§ THE PROBLEM:
Repeat every line from the line containing "none -> red brick C6:E6 level 1" to the end of the data, exactly. Leave the pictures out.
(Beginning of STUDY MATERIAL)
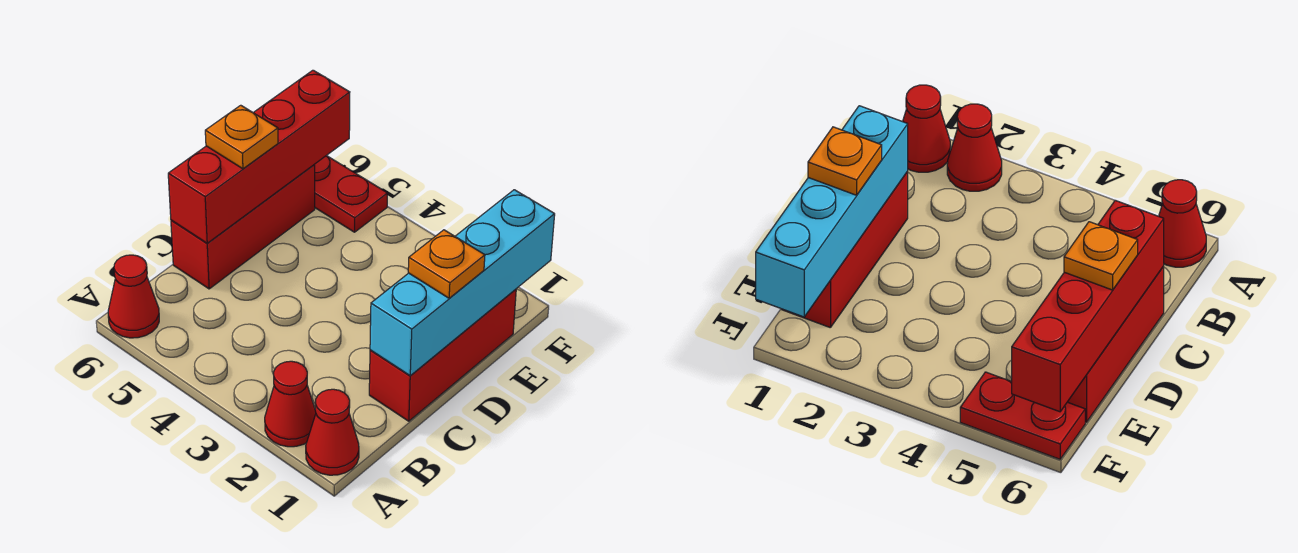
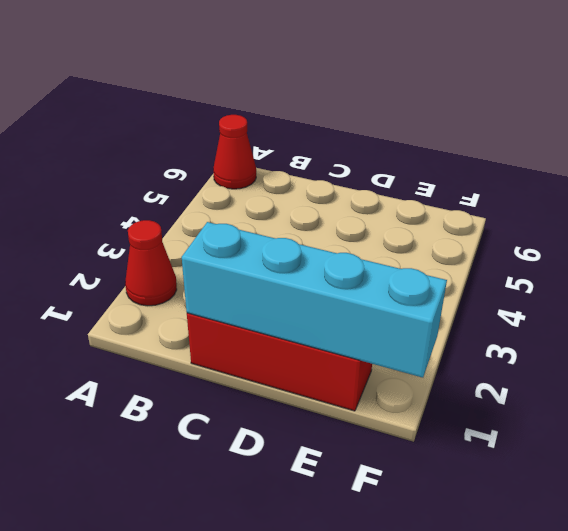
none -> red cone A1 level 1
none -> red brick C6:E6 level 1

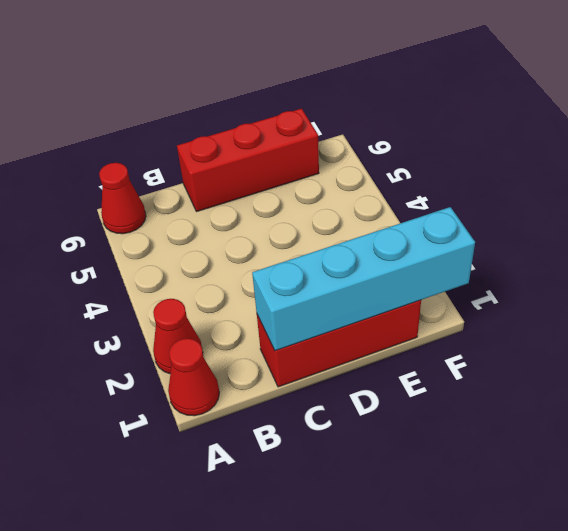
none -> red plate F5:F6 level 1
none -> red brick C6:F6 level 2

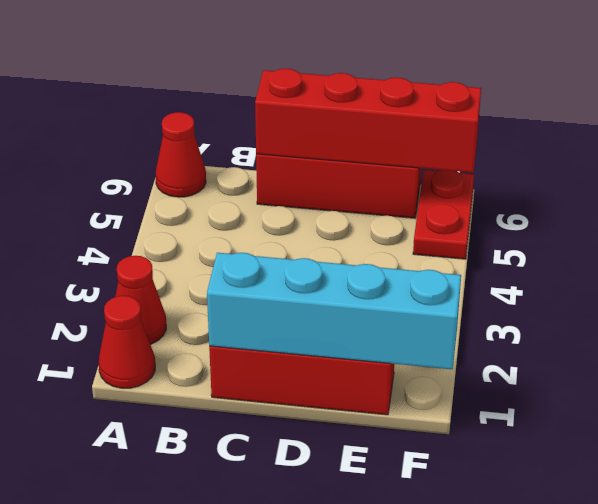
none -> orange plate D1 level 3
none -> orange plate D6 level 3

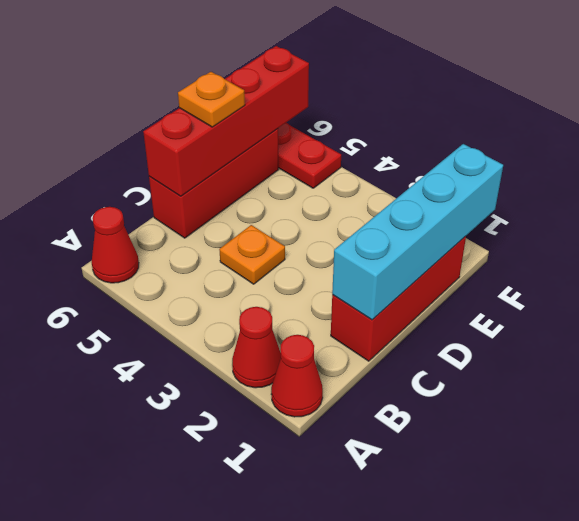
orange plate C4 level 1 -> orange plate D1 level 3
(End of STUDY MATERIAL)
§ RESULT OF THE EXERCISE:
none -> red brick C6:E6 level 1

none -> red plate F5:F6 level 1
none -> red brick C6:F6 level 2

none -> orange plate D1 level 3
none -> orange plate D6 level 3

orange plate C4 level 1 -> orange plate D1 level 3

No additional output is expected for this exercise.